[[ The records, beginning ]]
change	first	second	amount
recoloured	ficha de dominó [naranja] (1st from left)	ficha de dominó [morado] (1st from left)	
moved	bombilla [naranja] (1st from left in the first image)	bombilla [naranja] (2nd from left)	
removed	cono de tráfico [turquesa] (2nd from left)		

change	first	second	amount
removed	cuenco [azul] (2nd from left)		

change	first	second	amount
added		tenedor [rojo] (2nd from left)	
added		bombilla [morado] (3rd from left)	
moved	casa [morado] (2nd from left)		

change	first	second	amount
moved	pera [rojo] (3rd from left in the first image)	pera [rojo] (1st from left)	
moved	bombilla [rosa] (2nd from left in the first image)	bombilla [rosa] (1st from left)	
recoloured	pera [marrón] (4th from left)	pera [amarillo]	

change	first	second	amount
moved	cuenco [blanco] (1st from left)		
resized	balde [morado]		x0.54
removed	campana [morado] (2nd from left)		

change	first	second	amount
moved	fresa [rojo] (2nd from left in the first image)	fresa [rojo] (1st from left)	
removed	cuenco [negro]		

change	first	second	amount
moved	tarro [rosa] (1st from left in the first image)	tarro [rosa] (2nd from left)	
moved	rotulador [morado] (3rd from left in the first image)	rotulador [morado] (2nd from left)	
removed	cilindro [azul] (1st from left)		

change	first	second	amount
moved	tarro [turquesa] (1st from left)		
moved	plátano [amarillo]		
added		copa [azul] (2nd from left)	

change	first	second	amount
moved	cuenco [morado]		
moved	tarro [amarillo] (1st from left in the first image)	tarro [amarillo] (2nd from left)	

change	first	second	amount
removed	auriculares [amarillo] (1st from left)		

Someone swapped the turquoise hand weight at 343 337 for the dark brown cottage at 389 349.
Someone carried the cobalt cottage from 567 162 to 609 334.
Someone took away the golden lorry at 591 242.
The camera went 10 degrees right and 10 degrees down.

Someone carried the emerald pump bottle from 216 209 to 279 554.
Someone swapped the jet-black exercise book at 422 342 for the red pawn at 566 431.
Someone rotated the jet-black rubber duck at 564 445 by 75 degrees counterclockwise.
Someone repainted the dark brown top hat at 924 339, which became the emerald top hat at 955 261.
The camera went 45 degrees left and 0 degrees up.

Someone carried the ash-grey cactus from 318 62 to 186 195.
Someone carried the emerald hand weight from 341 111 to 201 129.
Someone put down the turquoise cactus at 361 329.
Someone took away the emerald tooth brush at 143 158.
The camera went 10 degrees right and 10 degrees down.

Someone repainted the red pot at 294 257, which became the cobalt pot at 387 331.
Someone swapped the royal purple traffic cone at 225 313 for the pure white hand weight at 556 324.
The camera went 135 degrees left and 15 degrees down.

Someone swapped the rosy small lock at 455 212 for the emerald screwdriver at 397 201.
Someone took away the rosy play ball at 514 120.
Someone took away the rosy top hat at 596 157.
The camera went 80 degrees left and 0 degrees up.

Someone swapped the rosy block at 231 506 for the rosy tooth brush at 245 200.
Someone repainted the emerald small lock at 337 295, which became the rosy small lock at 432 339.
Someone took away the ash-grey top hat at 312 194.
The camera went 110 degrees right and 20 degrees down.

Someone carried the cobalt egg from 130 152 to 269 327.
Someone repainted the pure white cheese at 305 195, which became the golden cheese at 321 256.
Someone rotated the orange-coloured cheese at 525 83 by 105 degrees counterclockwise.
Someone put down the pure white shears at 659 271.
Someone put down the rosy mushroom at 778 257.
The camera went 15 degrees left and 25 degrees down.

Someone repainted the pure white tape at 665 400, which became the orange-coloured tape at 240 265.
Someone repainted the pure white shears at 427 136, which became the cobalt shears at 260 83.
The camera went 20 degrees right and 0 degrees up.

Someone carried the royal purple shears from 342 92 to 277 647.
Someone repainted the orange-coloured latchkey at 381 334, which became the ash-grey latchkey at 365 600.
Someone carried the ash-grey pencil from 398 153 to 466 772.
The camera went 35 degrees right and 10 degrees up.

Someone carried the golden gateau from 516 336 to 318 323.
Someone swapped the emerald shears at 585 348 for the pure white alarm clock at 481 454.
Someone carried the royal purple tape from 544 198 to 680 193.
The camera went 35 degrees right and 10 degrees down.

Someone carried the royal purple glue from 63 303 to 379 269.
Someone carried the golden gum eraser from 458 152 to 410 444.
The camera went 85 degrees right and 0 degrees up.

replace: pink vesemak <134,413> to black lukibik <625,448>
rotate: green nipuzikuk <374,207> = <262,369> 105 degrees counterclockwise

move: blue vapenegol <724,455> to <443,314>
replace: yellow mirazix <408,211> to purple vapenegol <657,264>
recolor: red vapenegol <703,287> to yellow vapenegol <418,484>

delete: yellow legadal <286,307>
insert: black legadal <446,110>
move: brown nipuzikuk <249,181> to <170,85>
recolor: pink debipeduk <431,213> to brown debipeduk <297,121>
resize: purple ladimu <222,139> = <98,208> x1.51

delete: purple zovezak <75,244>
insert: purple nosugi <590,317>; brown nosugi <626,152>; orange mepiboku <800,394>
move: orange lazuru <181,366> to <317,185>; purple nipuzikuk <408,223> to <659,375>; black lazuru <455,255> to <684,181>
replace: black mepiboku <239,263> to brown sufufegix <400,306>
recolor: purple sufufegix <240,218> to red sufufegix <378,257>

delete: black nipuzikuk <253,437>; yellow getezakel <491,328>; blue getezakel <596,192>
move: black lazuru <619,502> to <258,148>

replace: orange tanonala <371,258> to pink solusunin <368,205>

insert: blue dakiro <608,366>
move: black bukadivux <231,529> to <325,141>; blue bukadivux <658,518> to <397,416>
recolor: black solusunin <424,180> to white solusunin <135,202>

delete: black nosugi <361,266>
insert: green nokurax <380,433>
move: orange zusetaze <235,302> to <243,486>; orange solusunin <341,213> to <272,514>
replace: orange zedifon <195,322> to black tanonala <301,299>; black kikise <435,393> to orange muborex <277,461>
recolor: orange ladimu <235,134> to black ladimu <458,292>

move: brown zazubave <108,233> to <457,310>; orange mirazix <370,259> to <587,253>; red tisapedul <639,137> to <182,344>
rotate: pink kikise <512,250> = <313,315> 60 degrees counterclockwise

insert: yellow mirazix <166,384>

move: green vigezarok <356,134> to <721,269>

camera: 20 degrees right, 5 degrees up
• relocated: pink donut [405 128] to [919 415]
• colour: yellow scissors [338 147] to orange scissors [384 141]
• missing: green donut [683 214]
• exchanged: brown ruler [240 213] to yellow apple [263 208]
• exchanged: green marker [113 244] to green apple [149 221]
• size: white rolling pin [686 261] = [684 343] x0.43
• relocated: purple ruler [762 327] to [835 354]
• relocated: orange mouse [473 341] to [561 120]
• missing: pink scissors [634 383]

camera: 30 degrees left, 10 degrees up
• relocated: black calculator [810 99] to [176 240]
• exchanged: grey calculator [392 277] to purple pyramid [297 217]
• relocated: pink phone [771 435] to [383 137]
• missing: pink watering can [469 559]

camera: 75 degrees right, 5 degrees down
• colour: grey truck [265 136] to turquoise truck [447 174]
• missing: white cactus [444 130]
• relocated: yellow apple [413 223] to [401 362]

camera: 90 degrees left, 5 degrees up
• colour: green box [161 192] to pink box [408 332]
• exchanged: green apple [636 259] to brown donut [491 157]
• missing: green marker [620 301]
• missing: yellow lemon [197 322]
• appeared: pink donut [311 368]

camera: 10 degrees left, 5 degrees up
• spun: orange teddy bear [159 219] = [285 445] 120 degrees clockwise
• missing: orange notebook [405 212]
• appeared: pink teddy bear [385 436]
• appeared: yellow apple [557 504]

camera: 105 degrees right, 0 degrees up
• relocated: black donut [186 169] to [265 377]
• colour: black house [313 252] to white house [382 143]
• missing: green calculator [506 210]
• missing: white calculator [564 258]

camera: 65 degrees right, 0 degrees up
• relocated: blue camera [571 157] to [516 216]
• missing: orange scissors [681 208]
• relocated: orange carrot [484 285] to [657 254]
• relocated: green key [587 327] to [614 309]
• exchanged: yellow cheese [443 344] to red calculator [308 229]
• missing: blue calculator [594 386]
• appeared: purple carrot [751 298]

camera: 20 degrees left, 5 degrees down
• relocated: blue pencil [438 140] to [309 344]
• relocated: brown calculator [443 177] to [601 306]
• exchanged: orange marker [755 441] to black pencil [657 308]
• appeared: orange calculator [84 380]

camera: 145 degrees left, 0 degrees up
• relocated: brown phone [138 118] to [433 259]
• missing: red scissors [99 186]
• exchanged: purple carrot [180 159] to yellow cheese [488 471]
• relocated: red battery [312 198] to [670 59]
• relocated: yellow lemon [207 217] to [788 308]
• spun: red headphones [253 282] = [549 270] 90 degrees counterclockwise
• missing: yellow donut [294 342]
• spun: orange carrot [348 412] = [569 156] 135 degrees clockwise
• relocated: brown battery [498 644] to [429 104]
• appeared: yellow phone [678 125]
[[ The records, end ]]
*The problem*
Exactly as they stand, set down the lines from the top of the data through the line with "[naranja] (2nd from left)".

*Solution*
change	first	second	amount
recoloured	ficha de dominó [naranja] (1st from left)	ficha de dominó [morado] (1st from left)	
moved	bombilla [naranja] (1st from left in the first image)	bombilla [naranja] (2nd from left)	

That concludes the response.